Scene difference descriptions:

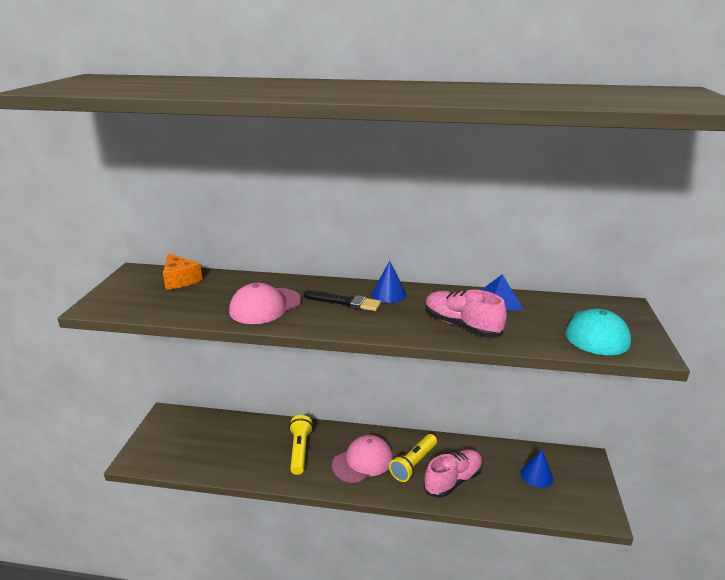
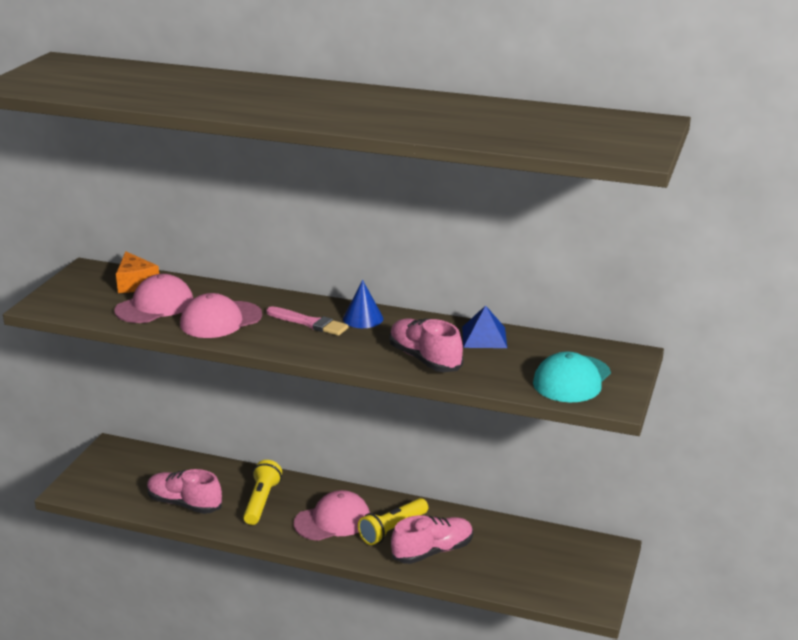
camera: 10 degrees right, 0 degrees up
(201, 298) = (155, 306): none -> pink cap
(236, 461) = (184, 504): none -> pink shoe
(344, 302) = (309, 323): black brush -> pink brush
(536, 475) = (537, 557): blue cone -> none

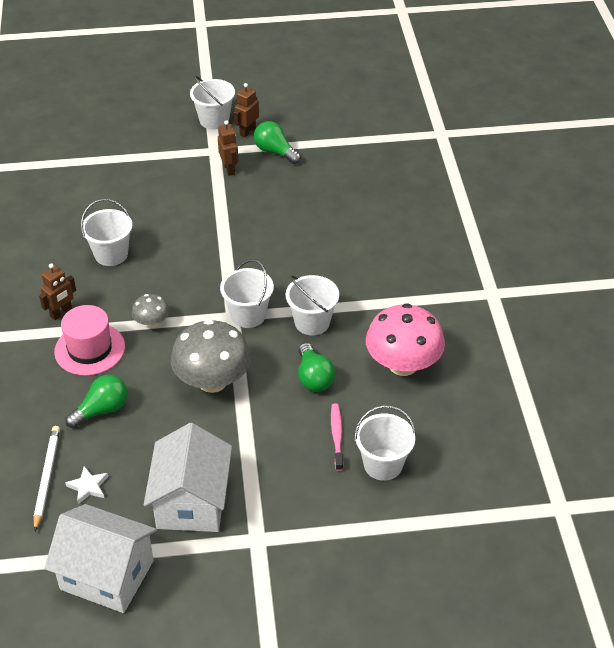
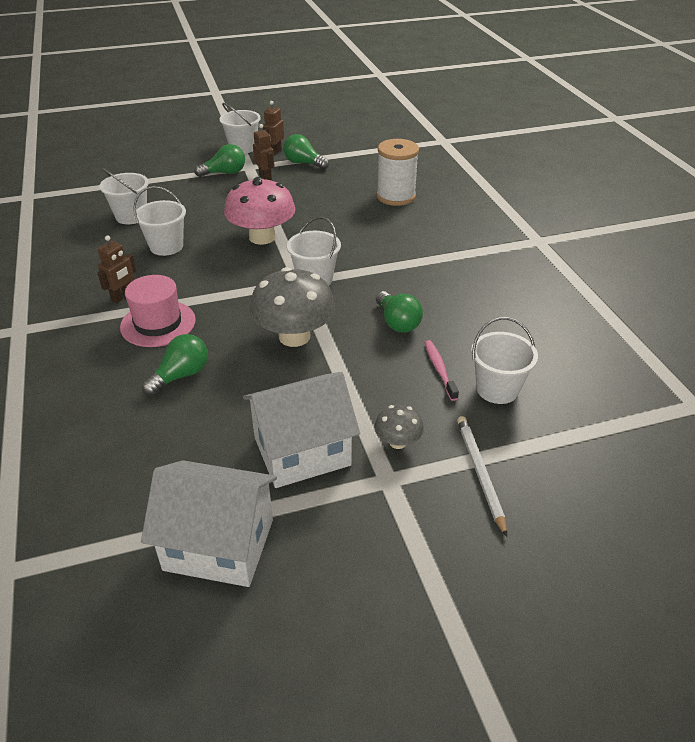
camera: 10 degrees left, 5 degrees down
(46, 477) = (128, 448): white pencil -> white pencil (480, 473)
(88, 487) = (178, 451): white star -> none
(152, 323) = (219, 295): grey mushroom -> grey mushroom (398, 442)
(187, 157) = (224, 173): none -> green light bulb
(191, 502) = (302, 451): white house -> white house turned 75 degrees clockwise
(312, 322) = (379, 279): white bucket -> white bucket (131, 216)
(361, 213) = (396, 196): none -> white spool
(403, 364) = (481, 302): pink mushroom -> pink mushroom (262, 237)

* * *

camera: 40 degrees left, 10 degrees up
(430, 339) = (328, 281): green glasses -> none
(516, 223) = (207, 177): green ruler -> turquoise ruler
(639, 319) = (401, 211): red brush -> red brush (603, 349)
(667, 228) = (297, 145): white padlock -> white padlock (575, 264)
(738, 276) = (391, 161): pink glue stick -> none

=== WORK ORDER ===
Each line in the entries above, starting at the line with "(187, 157) = (224, 173): none" and ending at the line with "(403, 364) = (481, 302): pink", is to be printed exactly, and only those lines.

=== THE COMPLETED TASK ===
(187, 157) = (224, 173): none -> green light bulb
(191, 502) = (302, 451): white house -> white house turned 75 degrees clockwise
(312, 322) = (379, 279): white bucket -> white bucket (131, 216)
(361, 213) = (396, 196): none -> white spool
(403, 364) = (481, 302): pink mushroom -> pink mushroom (262, 237)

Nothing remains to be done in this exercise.